— Directive —
After counting the lines below that contain "degrees", reply with that number alone.

— Input records —

#####

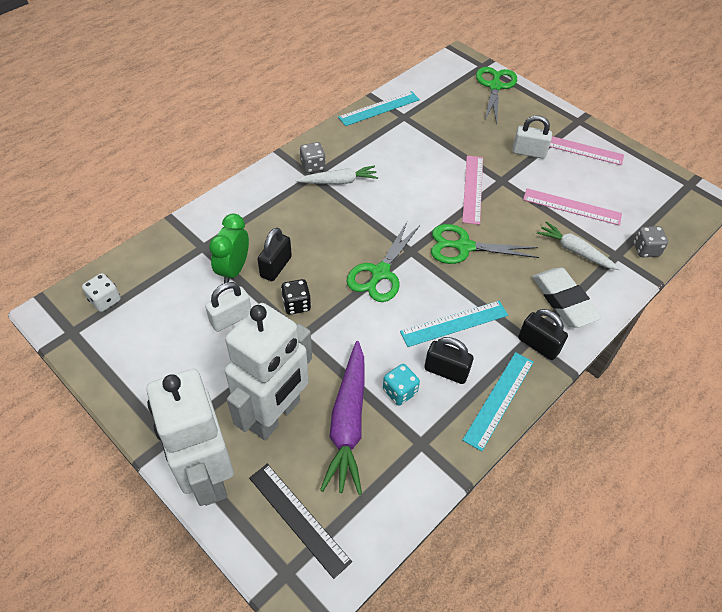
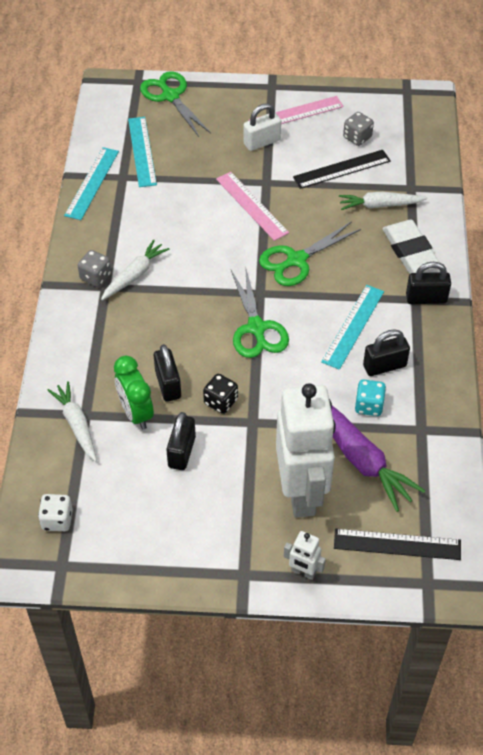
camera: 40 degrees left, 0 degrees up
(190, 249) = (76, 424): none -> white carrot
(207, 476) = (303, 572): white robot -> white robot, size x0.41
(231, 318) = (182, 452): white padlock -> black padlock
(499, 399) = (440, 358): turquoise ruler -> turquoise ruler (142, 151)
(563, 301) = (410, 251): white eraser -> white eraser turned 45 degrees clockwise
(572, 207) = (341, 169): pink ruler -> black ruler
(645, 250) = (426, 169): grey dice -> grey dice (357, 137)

#####

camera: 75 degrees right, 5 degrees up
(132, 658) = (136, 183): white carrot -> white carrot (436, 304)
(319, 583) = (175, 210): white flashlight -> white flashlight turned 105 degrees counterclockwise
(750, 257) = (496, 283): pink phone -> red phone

#####

— Finished task —
4